Exactly and only the lines below from the one containing "none -> orange brick I8:I9 level 1" down to the one containing "none -> orange plate I6 level 2" are wanted, both included; please exclude every picture.

Object matching data
Content starts
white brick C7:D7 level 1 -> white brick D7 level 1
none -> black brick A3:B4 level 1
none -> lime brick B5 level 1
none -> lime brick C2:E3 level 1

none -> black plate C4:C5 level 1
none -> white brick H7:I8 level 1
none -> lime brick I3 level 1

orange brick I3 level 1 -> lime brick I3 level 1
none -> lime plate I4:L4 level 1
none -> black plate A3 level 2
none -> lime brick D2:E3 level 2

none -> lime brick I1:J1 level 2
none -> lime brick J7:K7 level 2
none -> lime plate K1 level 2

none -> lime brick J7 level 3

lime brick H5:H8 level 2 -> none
Content ends
Content starts
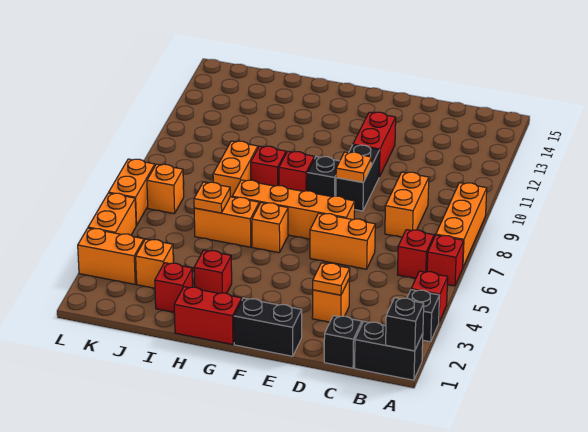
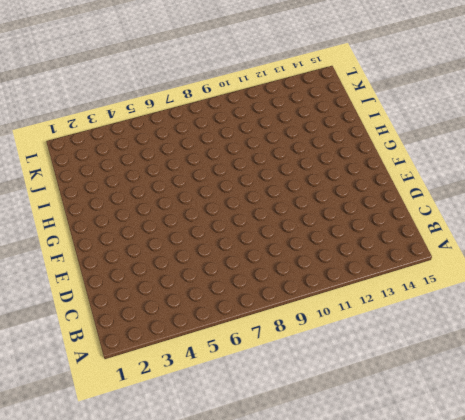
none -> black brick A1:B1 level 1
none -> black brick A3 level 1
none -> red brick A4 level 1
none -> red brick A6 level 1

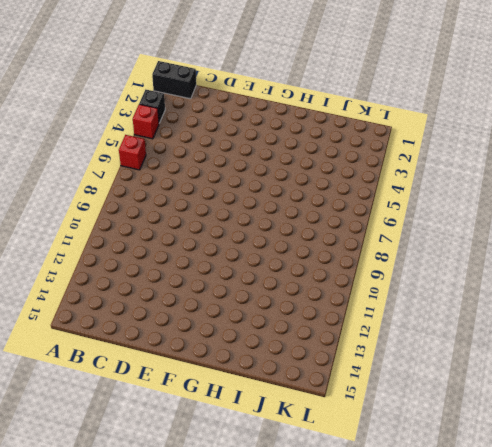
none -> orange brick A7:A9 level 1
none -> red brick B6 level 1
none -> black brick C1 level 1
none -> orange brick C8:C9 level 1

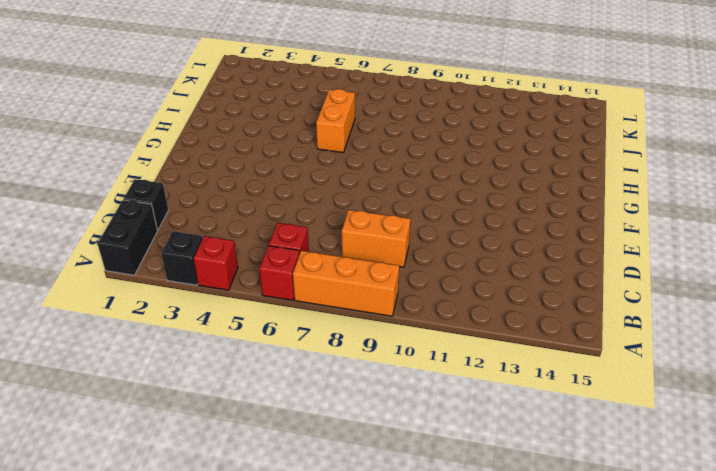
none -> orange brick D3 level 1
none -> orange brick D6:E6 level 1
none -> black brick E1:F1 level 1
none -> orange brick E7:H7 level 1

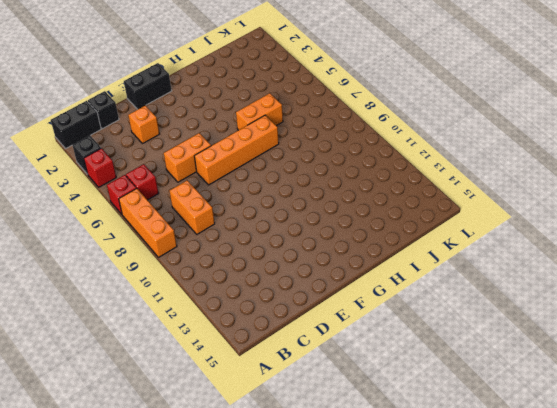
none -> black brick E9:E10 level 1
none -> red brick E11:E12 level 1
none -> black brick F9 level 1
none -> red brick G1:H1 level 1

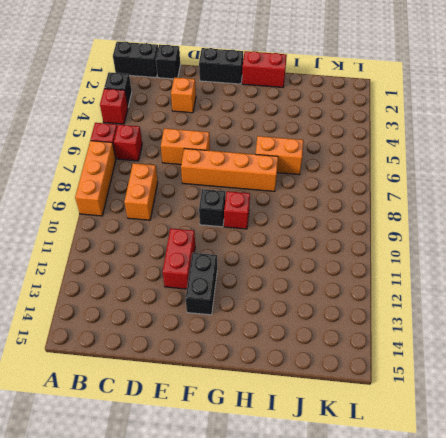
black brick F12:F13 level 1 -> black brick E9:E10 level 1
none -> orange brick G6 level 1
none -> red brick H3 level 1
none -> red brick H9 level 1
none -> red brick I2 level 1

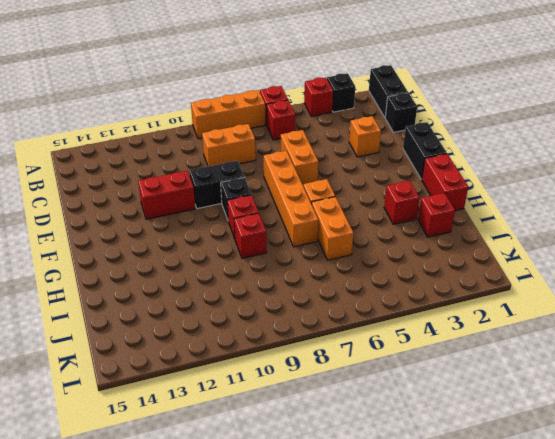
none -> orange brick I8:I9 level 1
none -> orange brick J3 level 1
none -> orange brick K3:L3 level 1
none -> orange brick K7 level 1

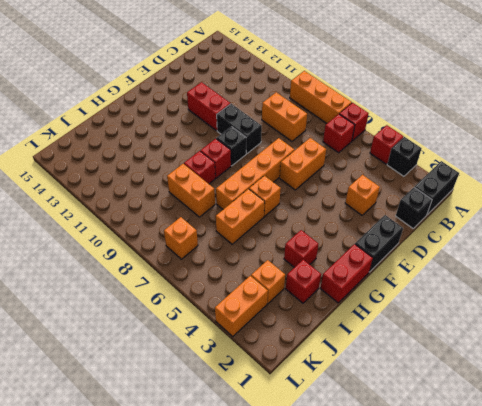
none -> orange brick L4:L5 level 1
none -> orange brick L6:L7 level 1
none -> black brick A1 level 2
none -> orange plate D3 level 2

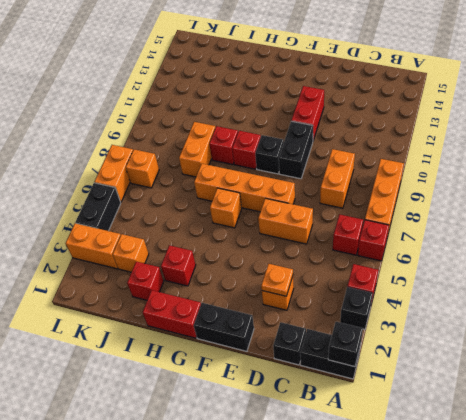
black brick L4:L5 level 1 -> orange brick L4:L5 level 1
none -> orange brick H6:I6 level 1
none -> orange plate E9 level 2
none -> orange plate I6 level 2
Content ends
Content starts
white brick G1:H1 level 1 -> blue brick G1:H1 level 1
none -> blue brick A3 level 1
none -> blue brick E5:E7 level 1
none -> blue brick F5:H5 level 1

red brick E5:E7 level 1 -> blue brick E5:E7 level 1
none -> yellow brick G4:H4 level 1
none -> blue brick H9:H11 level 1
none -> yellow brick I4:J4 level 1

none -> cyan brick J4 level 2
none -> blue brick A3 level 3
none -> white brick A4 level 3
Content ends
* EXERCISE RESULT:
none -> orange brick I8:I9 level 1
none -> orange brick J3 level 1
none -> orange brick K3:L3 level 1
none -> orange brick K7 level 1

none -> orange brick L4:L5 level 1
none -> orange brick L6:L7 level 1
none -> black brick A1 level 2
none -> orange plate D3 level 2

black brick L4:L5 level 1 -> orange brick L4:L5 level 1
none -> orange brick H6:I6 level 1
none -> orange plate E9 level 2
none -> orange plate I6 level 2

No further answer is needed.